**SUPPLIED MATERIAL**.
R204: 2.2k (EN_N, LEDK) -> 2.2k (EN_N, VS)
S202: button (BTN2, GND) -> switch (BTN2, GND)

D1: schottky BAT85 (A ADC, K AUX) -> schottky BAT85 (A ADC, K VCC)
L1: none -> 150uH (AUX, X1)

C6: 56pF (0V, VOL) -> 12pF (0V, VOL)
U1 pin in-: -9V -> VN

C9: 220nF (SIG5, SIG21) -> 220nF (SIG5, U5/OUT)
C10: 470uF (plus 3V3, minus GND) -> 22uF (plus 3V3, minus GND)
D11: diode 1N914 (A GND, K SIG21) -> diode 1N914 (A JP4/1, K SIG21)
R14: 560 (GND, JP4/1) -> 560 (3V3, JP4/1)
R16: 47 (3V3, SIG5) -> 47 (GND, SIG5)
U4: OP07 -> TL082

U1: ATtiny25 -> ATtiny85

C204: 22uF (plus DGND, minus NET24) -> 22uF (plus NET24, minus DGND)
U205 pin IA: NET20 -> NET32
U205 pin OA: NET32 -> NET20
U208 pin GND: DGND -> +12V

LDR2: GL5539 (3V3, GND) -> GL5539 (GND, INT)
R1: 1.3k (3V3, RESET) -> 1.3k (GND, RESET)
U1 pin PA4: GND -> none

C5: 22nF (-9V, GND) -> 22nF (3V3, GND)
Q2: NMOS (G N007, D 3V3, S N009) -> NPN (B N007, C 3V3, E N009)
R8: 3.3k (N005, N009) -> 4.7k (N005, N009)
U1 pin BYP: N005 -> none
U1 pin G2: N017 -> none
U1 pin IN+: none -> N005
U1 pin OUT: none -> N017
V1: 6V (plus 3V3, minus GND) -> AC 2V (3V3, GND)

**REQUIRED ACTION**. When you write the entries out again, keep every word and mark exactly as it is.

**RESPONSE TO THIS EXERCISE**.
R204: 2.2k (EN_N, LEDK) -> 2.2k (EN_N, VS)
S202: button (BTN2, GND) -> switch (BTN2, GND)

D1: schottky BAT85 (A ADC, K AUX) -> schottky BAT85 (A ADC, K VCC)
L1: none -> 150uH (AUX, X1)

C6: 56pF (0V, VOL) -> 12pF (0V, VOL)
U1 pin in-: -9V -> VN

C9: 220nF (SIG5, SIG21) -> 220nF (SIG5, U5/OUT)
C10: 470uF (plus 3V3, minus GND) -> 22uF (plus 3V3, minus GND)
D11: diode 1N914 (A GND, K SIG21) -> diode 1N914 (A JP4/1, K SIG21)
R14: 560 (GND, JP4/1) -> 560 (3V3, JP4/1)
R16: 47 (3V3, SIG5) -> 47 (GND, SIG5)
U4: OP07 -> TL082

U1: ATtiny25 -> ATtiny85

C204: 22uF (plus DGND, minus NET24) -> 22uF (plus NET24, minus DGND)
U205 pin IA: NET20 -> NET32
U205 pin OA: NET32 -> NET20
U208 pin GND: DGND -> +12V

LDR2: GL5539 (3V3, GND) -> GL5539 (GND, INT)
R1: 1.3k (3V3, RESET) -> 1.3k (GND, RESET)
U1 pin PA4: GND -> none

C5: 22nF (-9V, GND) -> 22nF (3V3, GND)
Q2: NMOS (G N007, D 3V3, S N009) -> NPN (B N007, C 3V3, E N009)
R8: 3.3k (N005, N009) -> 4.7k (N005, N009)
U1 pin BYP: N005 -> none
U1 pin G2: N017 -> none
U1 pin IN+: none -> N005
U1 pin OUT: none -> N017
V1: 6V (plus 3V3, minus GND) -> AC 2V (3V3, GND)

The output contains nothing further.